- WORK TASK: Retype the lines below exactly, from the one that contains "none -> orange tile E7 level 1" through the last, and leave every picture out.

[Records excerpted from a collection]
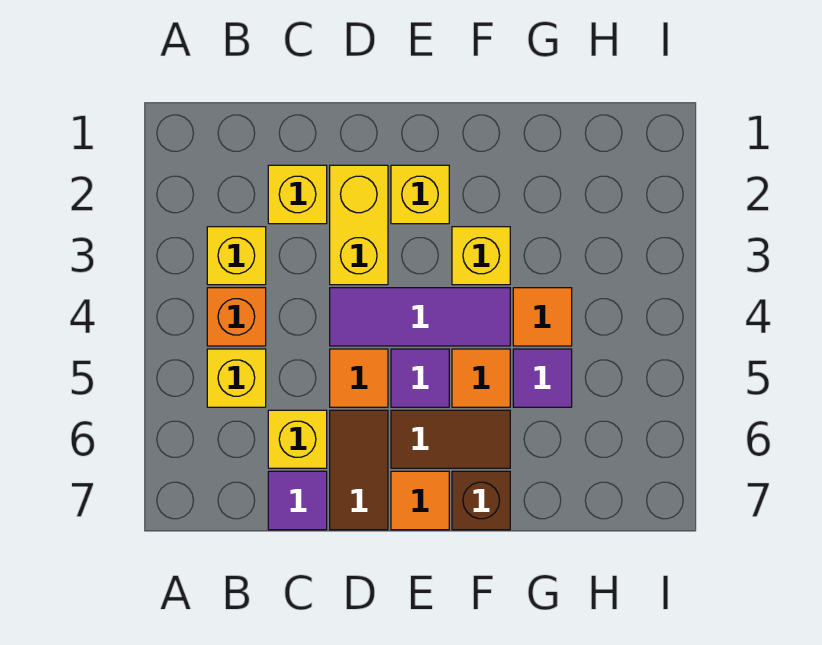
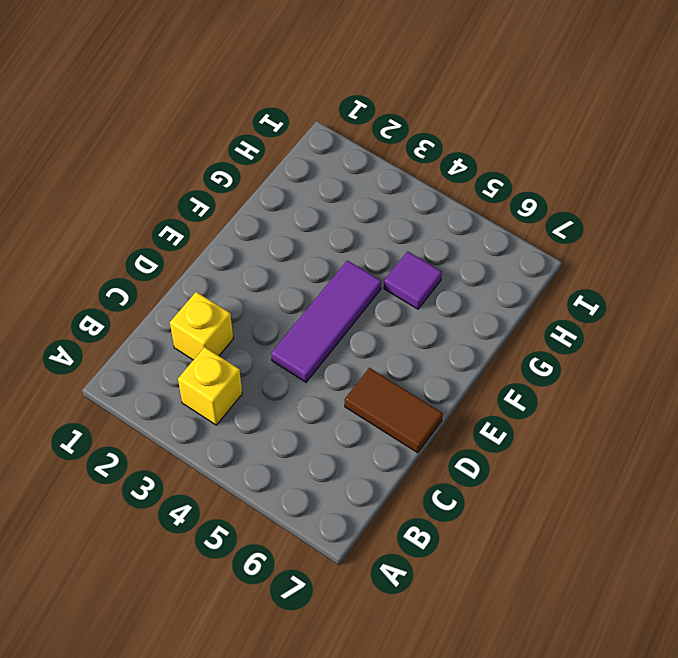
none -> orange brick B4 level 1
none -> yellow brick B5 level 1
none -> yellow brick C6 level 1

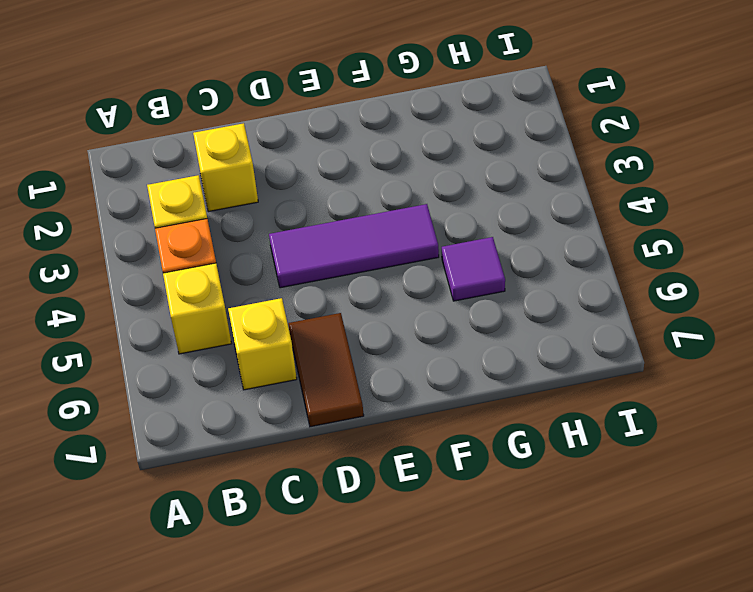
none -> purple tile C7 level 1
none -> yellow brick D2:D3 level 1
none -> orange tile D5 level 1

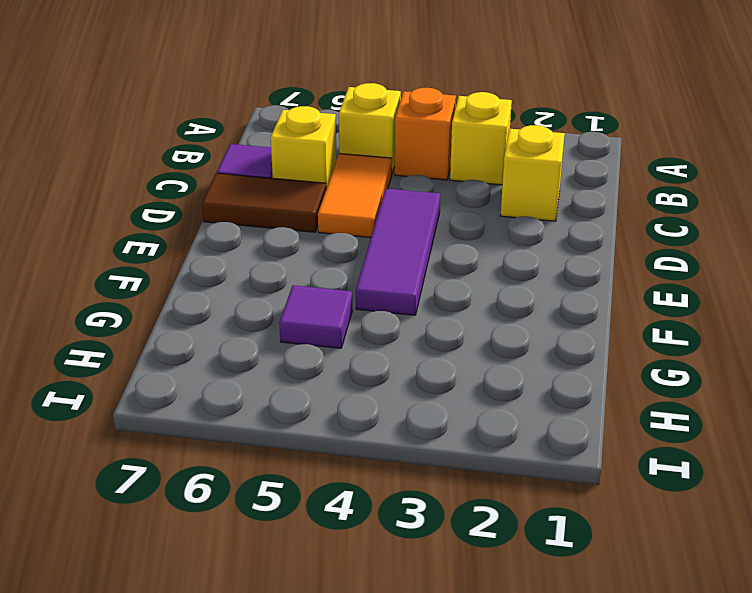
orange tile C5:D5 level 1 -> orange tile D5 level 1
none -> yellow brick D2:D3 level 1
none -> yellow brick E2 level 1
none -> purple tile E5 level 1

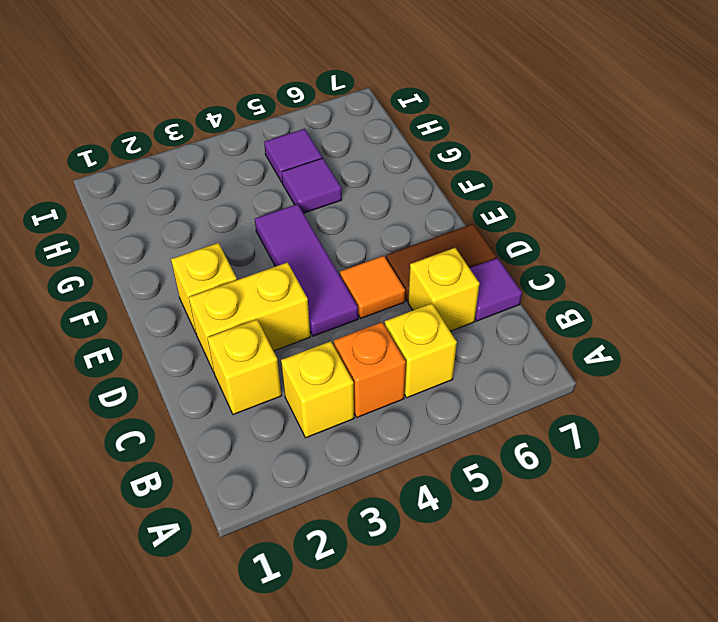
purple tile H5 level 1 -> purple tile E5 level 1
none -> brown tile E6:F6 level 1
none -> orange tile E7 level 1
none -> yellow brick F3 level 1

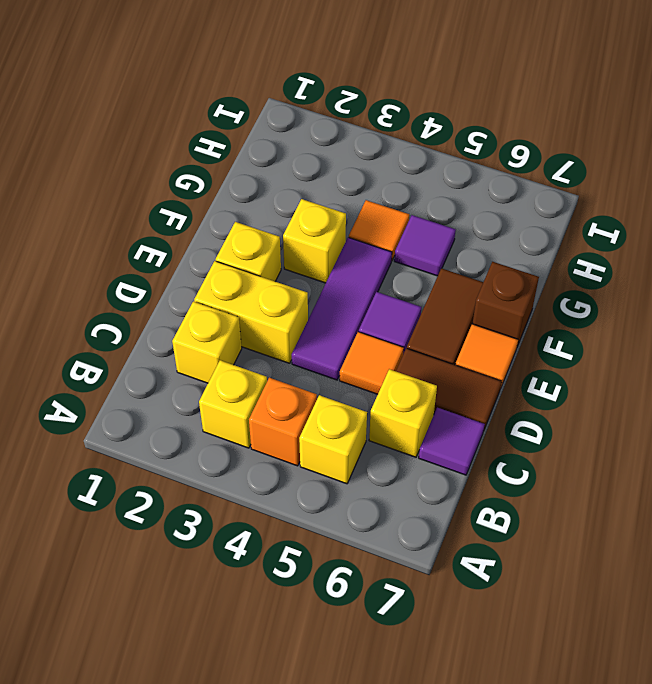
none -> orange tile F5 level 1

- EXERCISE RESULT:
none -> orange tile E7 level 1
none -> yellow brick F3 level 1

none -> orange tile F5 level 1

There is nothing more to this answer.